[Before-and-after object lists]
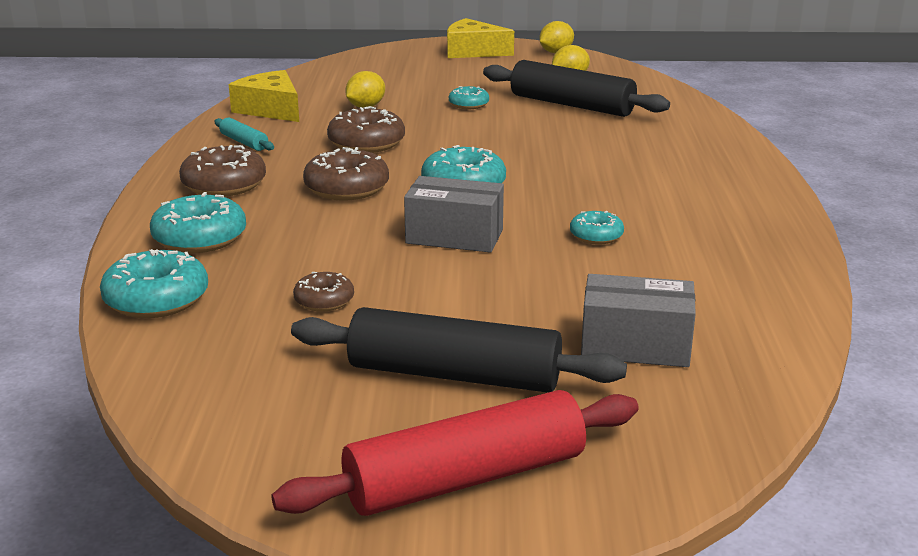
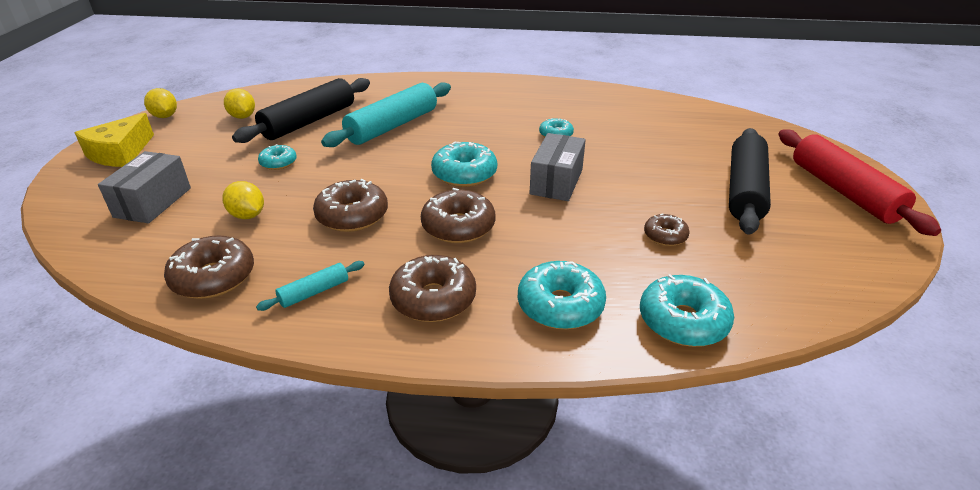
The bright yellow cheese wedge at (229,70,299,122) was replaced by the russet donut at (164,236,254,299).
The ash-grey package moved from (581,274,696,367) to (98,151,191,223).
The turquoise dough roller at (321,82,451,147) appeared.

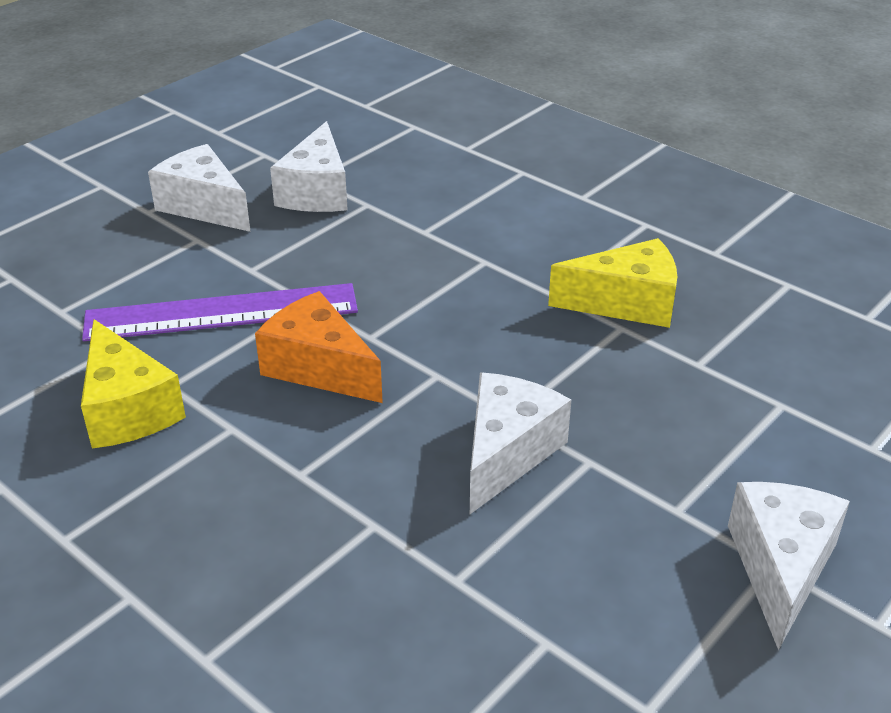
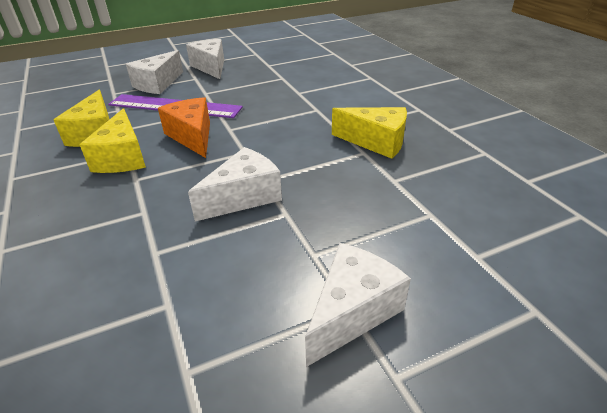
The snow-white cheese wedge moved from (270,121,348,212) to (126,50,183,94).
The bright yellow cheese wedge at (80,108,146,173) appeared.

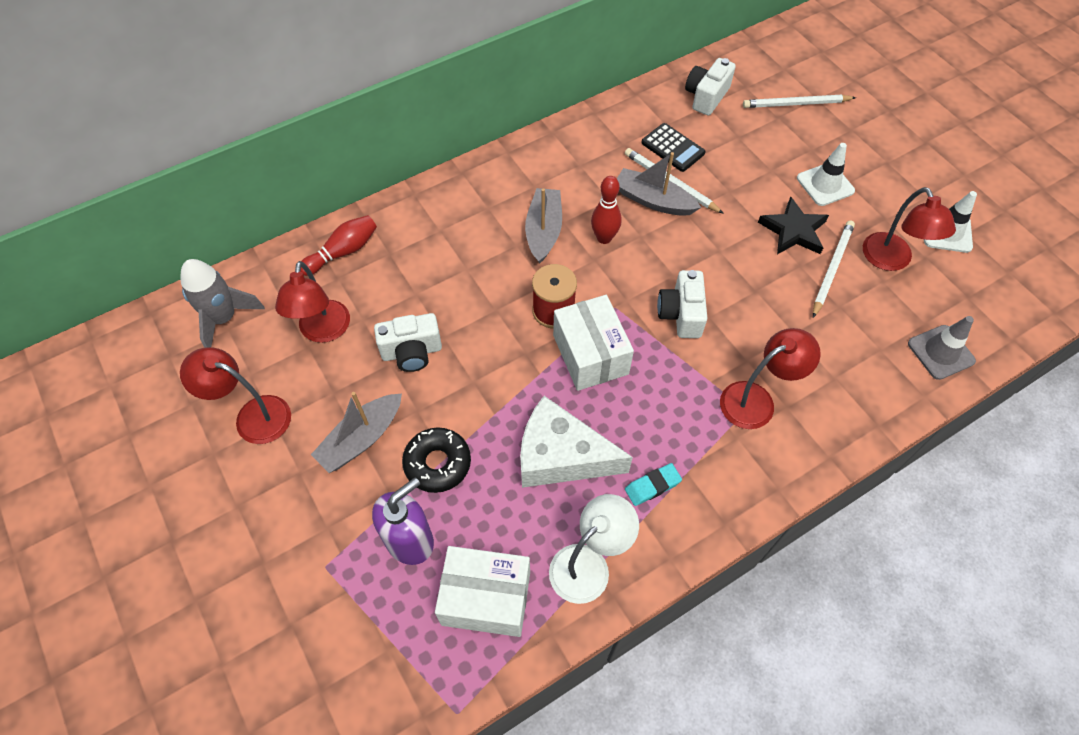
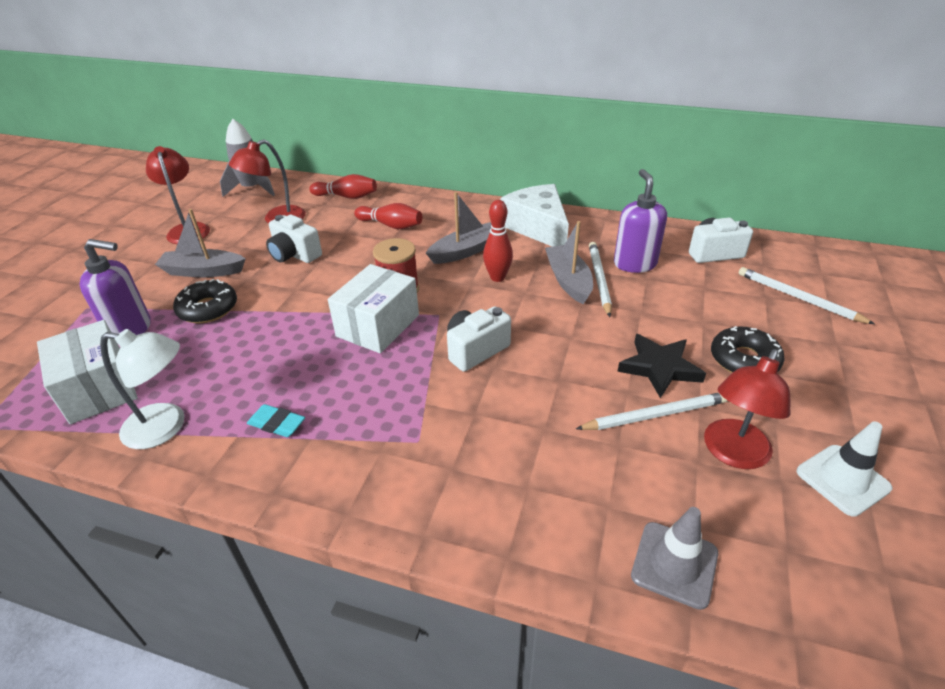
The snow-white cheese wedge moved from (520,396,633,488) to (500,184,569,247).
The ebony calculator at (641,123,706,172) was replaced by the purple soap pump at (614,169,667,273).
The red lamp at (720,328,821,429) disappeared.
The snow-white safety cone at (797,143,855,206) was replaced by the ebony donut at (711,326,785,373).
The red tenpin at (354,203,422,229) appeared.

**WHAT TO DO**
In the records above, find the line with "The snow-white cheese wedge moved from (270,121,348,212)" and the line with "The snow-white cheese wedge moved from (520,396,633,488)"; please transcribe exactly those two lines and all lines between them, omitting any picture.

**YOUR RESPONSE**
The snow-white cheese wedge moved from (270,121,348,212) to (126,50,183,94).
The bright yellow cheese wedge at (80,108,146,173) appeared.

The snow-white cheese wedge moved from (520,396,633,488) to (500,184,569,247).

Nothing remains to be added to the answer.